* [Exercise description] Every line below between the one holding "D1: LED green (A GND, K AUX2) -> none" and the one holding "D2: schottky MBR340", inclusive, should be copied exactly, and no other line.

* [Modification records]

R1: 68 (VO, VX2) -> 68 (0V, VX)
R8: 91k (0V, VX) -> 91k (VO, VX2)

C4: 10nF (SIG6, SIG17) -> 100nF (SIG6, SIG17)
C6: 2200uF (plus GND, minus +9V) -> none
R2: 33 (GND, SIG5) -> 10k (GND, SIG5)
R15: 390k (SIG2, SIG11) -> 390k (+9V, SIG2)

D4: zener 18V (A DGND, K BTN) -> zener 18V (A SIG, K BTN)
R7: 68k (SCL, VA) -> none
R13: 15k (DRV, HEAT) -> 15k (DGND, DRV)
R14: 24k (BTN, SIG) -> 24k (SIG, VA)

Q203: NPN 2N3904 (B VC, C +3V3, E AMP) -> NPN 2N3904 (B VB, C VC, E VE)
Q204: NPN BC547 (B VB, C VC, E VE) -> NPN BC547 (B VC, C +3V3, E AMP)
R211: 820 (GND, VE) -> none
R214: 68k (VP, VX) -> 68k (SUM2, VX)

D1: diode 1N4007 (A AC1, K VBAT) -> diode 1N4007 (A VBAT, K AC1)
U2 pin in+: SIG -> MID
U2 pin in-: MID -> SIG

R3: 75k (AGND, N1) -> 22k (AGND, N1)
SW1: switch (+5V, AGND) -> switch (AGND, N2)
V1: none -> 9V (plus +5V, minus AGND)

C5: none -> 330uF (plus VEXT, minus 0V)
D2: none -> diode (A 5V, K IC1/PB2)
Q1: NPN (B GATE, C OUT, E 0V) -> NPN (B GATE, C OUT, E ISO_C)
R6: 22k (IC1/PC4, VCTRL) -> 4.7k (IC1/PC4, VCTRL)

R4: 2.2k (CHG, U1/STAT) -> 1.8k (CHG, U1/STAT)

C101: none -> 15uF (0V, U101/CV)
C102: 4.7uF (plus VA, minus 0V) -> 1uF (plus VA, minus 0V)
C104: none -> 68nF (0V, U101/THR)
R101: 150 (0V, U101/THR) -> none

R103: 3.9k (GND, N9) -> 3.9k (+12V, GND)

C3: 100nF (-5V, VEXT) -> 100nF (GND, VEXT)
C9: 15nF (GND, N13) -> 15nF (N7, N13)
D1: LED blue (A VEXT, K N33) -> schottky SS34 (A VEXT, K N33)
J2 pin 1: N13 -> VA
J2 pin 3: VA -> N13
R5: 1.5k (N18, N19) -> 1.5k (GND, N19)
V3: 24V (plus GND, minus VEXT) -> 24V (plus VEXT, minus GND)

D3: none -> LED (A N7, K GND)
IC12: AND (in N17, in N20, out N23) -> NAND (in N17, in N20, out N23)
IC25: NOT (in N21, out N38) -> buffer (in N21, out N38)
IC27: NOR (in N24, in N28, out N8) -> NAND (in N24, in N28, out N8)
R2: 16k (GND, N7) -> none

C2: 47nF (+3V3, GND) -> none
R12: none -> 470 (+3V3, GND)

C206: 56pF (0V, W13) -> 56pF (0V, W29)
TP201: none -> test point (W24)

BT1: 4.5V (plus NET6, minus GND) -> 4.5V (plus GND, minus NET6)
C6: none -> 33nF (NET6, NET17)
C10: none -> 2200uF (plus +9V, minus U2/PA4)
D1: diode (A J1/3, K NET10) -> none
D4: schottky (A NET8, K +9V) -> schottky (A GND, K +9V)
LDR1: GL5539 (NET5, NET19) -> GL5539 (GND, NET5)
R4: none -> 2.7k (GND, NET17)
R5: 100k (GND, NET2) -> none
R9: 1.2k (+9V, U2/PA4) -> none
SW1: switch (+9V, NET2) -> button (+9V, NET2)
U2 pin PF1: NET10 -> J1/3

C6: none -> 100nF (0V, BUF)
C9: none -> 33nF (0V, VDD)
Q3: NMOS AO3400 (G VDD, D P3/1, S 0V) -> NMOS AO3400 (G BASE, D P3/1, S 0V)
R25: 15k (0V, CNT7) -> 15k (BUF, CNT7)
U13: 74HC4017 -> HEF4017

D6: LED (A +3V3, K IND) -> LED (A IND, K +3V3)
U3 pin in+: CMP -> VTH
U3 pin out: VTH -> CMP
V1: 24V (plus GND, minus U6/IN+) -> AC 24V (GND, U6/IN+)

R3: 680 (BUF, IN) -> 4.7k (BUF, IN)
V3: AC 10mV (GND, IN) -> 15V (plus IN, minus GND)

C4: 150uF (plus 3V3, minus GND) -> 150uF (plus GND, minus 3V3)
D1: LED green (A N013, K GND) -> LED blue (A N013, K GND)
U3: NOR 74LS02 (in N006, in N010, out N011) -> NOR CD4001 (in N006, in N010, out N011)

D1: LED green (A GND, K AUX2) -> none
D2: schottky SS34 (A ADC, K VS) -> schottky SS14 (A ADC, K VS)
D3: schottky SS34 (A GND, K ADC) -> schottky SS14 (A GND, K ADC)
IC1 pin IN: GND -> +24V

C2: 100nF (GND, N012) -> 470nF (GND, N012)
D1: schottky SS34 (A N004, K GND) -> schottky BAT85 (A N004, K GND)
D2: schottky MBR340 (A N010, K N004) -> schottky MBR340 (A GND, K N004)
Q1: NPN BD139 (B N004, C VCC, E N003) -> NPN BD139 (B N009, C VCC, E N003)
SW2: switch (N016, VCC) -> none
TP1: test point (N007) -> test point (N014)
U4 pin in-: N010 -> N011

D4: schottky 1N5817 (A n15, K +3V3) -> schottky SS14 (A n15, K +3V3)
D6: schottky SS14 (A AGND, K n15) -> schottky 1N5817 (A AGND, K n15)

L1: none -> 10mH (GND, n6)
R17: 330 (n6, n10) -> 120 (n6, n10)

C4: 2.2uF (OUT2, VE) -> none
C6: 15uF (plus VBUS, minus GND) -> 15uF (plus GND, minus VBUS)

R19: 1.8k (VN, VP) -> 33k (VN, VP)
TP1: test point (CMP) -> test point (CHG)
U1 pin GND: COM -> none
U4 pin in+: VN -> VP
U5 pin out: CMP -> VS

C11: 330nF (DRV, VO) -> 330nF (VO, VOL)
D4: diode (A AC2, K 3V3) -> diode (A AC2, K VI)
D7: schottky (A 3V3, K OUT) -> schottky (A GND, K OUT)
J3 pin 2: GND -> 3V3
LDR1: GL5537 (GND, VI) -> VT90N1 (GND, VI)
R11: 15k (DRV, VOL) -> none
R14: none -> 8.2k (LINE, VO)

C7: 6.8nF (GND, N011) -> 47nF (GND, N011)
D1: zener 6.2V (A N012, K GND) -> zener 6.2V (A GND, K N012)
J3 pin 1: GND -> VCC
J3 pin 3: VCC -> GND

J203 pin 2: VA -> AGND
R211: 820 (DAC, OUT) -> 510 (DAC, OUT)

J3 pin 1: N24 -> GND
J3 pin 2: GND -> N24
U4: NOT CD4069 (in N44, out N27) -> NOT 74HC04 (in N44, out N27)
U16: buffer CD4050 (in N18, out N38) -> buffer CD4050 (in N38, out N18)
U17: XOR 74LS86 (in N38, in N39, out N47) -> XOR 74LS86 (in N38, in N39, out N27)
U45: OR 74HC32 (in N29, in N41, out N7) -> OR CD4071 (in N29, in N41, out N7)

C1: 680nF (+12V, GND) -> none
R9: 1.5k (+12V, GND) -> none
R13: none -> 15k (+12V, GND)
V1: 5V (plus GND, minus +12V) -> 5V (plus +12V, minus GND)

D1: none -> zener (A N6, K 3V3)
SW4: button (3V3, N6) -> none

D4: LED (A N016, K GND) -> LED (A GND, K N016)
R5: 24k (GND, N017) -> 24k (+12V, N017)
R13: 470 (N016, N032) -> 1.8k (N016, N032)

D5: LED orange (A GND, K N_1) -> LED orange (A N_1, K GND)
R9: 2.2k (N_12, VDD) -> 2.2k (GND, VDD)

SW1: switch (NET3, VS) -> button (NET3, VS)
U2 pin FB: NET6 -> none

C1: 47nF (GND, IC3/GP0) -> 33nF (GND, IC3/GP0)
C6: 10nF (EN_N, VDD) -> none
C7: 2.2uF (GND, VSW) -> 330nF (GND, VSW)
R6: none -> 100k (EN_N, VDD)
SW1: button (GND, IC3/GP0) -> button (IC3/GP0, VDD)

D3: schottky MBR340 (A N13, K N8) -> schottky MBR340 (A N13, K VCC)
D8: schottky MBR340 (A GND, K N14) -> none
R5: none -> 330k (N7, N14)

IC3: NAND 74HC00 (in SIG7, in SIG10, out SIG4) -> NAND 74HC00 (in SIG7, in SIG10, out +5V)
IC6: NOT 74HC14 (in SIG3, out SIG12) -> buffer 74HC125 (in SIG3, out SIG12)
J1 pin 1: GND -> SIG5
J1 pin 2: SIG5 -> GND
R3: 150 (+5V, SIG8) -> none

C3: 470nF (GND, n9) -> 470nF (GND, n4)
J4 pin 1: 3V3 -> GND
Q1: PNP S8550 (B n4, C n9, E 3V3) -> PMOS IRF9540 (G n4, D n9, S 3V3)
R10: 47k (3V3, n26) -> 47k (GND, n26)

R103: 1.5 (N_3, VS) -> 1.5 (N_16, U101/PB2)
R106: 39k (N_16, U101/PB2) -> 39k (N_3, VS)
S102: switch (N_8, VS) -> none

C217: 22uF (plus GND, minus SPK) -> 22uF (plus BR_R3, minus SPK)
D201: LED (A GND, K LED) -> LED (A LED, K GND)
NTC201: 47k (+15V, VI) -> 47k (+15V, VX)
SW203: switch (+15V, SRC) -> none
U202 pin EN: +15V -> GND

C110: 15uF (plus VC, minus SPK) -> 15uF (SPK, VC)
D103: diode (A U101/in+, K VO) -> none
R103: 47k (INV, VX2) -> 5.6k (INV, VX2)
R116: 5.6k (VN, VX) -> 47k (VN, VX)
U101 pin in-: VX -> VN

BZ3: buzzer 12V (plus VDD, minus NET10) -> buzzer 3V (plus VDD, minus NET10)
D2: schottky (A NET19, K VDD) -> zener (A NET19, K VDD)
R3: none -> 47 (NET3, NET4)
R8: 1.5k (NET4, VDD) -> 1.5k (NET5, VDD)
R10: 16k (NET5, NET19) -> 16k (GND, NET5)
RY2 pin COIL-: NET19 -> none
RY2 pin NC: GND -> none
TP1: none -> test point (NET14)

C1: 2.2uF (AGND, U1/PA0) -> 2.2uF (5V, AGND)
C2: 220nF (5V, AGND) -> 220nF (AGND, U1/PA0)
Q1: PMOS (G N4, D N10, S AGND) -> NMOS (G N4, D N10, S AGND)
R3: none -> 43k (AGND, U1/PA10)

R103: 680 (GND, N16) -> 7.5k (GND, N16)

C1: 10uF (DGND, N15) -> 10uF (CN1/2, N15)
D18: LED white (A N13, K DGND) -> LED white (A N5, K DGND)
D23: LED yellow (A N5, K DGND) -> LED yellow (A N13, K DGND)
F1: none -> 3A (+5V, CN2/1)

* [Exercise output]
D1: LED green (A GND, K AUX2) -> none
D2: schottky SS34 (A ADC, K VS) -> schottky SS14 (A ADC, K VS)
D3: schottky SS34 (A GND, K ADC) -> schottky SS14 (A GND, K ADC)
IC1 pin IN: GND -> +24V

C2: 100nF (GND, N012) -> 470nF (GND, N012)
D1: schottky SS34 (A N004, K GND) -> schottky BAT85 (A N004, K GND)
D2: schottky MBR340 (A N010, K N004) -> schottky MBR340 (A GND, K N004)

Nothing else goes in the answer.